***** Records for the exercise *****
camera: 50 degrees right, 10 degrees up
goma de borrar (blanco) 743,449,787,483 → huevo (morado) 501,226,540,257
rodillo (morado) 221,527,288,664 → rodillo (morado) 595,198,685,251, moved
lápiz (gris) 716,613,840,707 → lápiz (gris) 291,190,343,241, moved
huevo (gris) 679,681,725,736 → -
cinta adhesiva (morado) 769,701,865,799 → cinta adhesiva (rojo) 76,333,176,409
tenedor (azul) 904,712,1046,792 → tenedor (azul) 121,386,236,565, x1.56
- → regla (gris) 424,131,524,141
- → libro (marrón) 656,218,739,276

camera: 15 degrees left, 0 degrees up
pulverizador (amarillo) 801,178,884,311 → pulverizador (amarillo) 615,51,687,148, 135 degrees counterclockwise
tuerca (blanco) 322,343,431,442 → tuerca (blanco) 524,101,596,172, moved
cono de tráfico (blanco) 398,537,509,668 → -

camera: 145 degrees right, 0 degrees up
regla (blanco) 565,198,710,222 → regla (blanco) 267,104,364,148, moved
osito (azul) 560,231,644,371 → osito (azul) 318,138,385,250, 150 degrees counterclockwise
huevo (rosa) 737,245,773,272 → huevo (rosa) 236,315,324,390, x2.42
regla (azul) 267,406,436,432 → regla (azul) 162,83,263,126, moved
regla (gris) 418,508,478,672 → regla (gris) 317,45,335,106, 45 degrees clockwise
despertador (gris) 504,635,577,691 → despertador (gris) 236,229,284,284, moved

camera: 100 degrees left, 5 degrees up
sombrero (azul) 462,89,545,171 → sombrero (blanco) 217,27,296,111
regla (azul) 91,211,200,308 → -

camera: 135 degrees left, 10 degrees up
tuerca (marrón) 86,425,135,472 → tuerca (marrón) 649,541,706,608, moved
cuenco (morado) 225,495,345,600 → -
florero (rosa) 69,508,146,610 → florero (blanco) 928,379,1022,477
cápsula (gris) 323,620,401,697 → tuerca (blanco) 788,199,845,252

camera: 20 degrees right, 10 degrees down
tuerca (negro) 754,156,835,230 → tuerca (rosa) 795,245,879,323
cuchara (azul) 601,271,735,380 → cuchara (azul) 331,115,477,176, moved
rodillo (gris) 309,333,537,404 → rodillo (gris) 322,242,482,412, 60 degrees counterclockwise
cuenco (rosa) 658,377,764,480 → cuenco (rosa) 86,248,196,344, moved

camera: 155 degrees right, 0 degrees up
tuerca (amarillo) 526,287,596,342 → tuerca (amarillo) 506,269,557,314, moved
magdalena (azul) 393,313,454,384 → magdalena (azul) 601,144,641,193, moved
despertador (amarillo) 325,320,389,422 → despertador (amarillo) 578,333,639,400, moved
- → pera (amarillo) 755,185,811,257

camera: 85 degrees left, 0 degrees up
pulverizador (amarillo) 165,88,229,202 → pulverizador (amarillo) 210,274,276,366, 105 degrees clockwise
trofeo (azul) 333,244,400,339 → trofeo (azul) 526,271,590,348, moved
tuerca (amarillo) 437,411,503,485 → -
*****
→ **What is being asked**: Each line of the data is to be transcribed exactly.

→ **Reply to the exercise**:
camera: 50 degrees right, 10 degrees up
goma de borrar (blanco) 743,449,787,483 → huevo (morado) 501,226,540,257
rodillo (morado) 221,527,288,664 → rodillo (morado) 595,198,685,251, moved
lápiz (gris) 716,613,840,707 → lápiz (gris) 291,190,343,241, moved
huevo (gris) 679,681,725,736 → -
cinta adhesiva (morado) 769,701,865,799 → cinta adhesiva (rojo) 76,333,176,409
tenedor (azul) 904,712,1046,792 → tenedor (azul) 121,386,236,565, x1.56
- → regla (gris) 424,131,524,141
- → libro (marrón) 656,218,739,276

camera: 15 degrees left, 0 degrees up
pulverizador (amarillo) 801,178,884,311 → pulverizador (amarillo) 615,51,687,148, 135 degrees counterclockwise
tuerca (blanco) 322,343,431,442 → tuerca (blanco) 524,101,596,172, moved
cono de tráfico (blanco) 398,537,509,668 → -

camera: 145 degrees right, 0 degrees up
regla (blanco) 565,198,710,222 → regla (blanco) 267,104,364,148, moved
osito (azul) 560,231,644,371 → osito (azul) 318,138,385,250, 150 degrees counterclockwise
huevo (rosa) 737,245,773,272 → huevo (rosa) 236,315,324,390, x2.42
regla (azul) 267,406,436,432 → regla (azul) 162,83,263,126, moved
regla (gris) 418,508,478,672 → regla (gris) 317,45,335,106, 45 degrees clockwise
despertador (gris) 504,635,577,691 → despertador (gris) 236,229,284,284, moved

camera: 100 degrees left, 5 degrees up
sombrero (azul) 462,89,545,171 → sombrero (blanco) 217,27,296,111
regla (azul) 91,211,200,308 → -

camera: 135 degrees left, 10 degrees up
tuerca (marrón) 86,425,135,472 → tuerca (marrón) 649,541,706,608, moved
cuenco (morado) 225,495,345,600 → -
florero (rosa) 69,508,146,610 → florero (blanco) 928,379,1022,477
cápsula (gris) 323,620,401,697 → tuerca (blanco) 788,199,845,252

camera: 20 degrees right, 10 degrees down
tuerca (negro) 754,156,835,230 → tuerca (rosa) 795,245,879,323
cuchara (azul) 601,271,735,380 → cuchara (azul) 331,115,477,176, moved
rodillo (gris) 309,333,537,404 → rodillo (gris) 322,242,482,412, 60 degrees counterclockwise
cuenco (rosa) 658,377,764,480 → cuenco (rosa) 86,248,196,344, moved

camera: 155 degrees right, 0 degrees up
tuerca (amarillo) 526,287,596,342 → tuerca (amarillo) 506,269,557,314, moved
magdalena (azul) 393,313,454,384 → magdalena (azul) 601,144,641,193, moved
despertador (amarillo) 325,320,389,422 → despertador (amarillo) 578,333,639,400, moved
- → pera (amarillo) 755,185,811,257

camera: 85 degrees left, 0 degrees up
pulverizador (amarillo) 165,88,229,202 → pulverizador (amarillo) 210,274,276,366, 105 degrees clockwise
trofeo (azul) 333,244,400,339 → trofeo (azul) 526,271,590,348, moved
tuerca (amarillo) 437,411,503,485 → -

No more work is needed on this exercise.